• _WHAT TO DO_: Within the records that follow, find every line containing the string "bear". Copy those lines.

• _DATA SUPPLIED_:
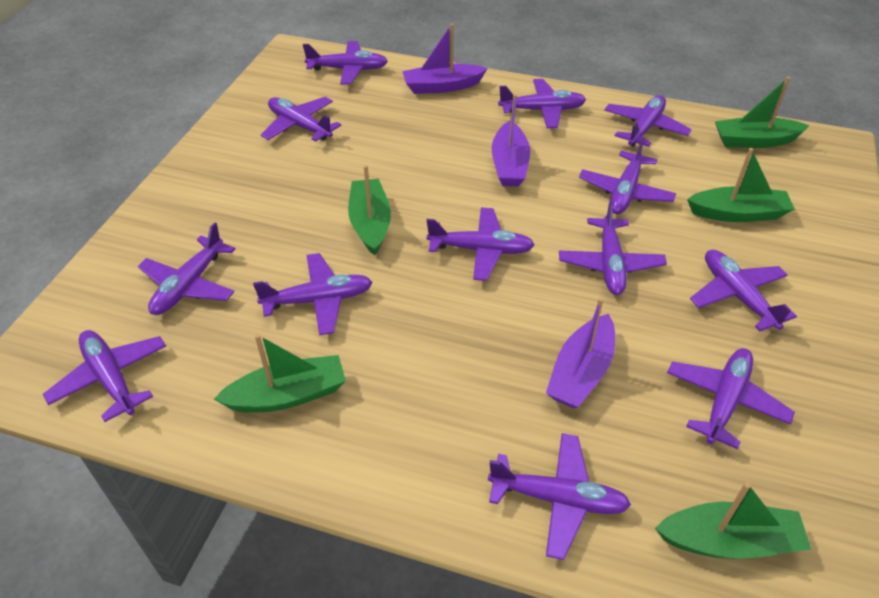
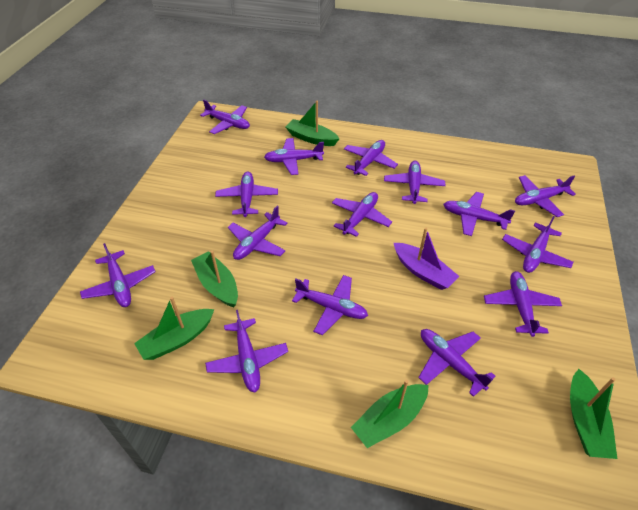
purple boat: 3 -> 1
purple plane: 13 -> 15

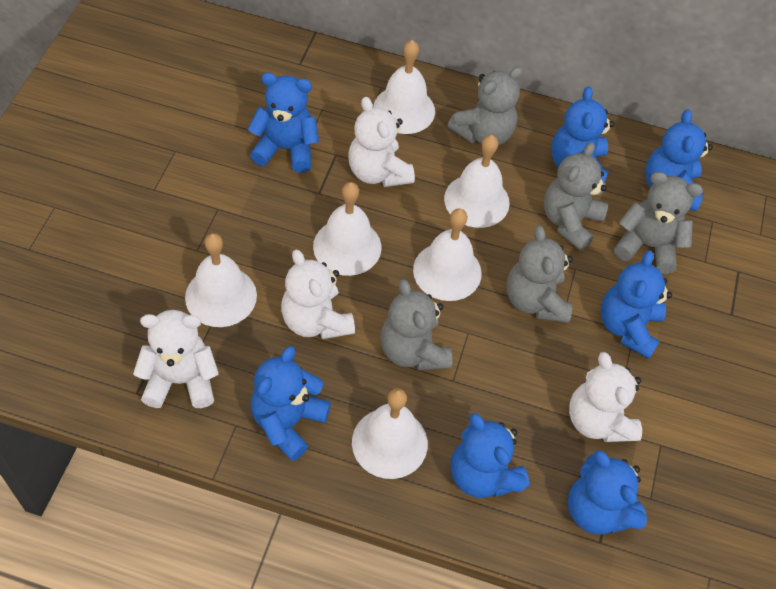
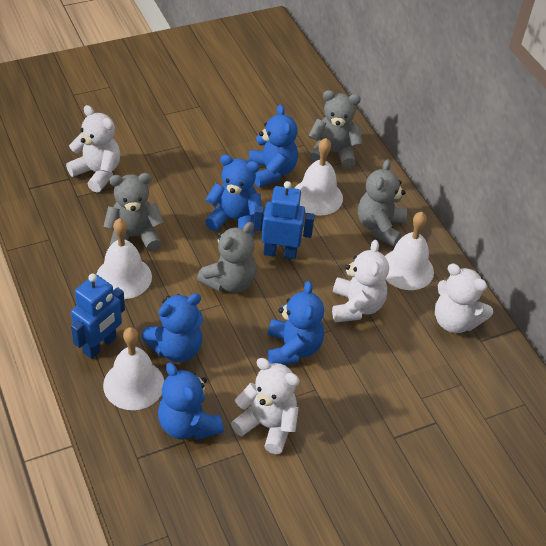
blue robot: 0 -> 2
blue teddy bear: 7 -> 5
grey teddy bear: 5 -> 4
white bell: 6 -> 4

...

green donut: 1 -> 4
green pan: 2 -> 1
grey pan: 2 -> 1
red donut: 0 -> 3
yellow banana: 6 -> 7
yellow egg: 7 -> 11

...

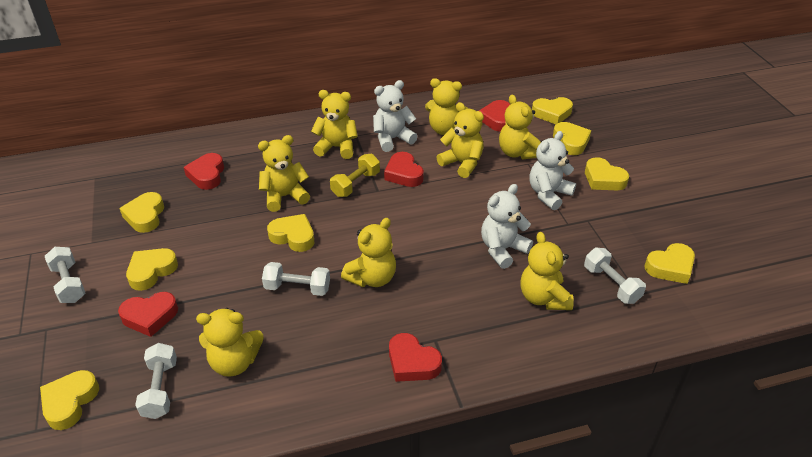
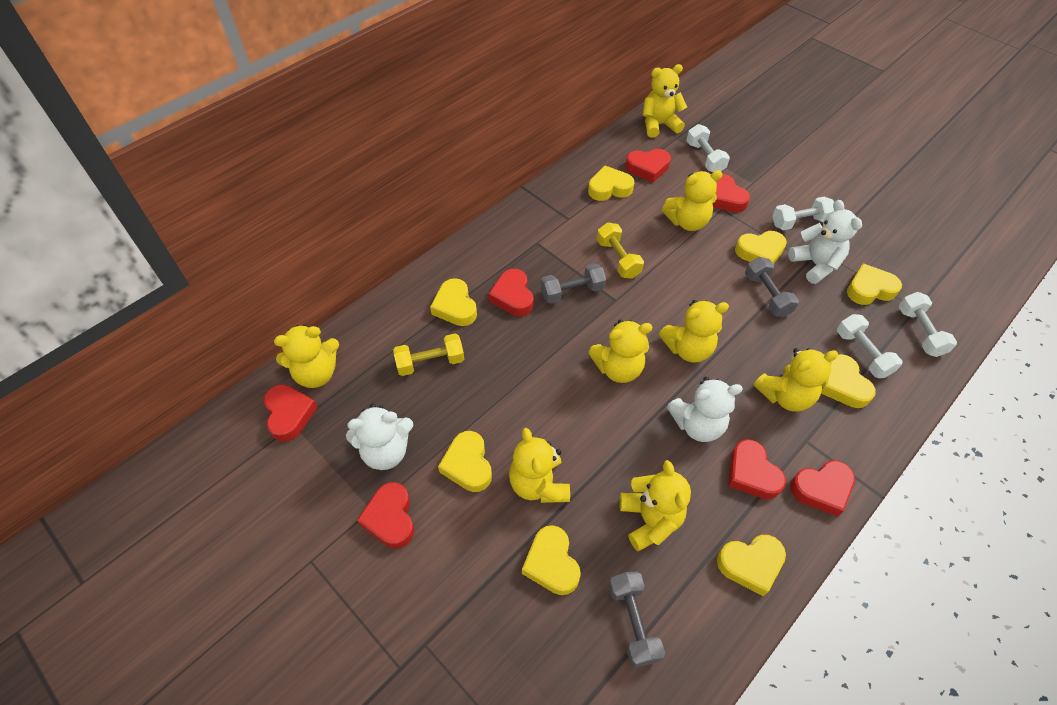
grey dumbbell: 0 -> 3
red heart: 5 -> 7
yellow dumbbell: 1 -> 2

• _RESULT BELOW_:
blue teddy bear: 7 -> 5
grey teddy bear: 5 -> 4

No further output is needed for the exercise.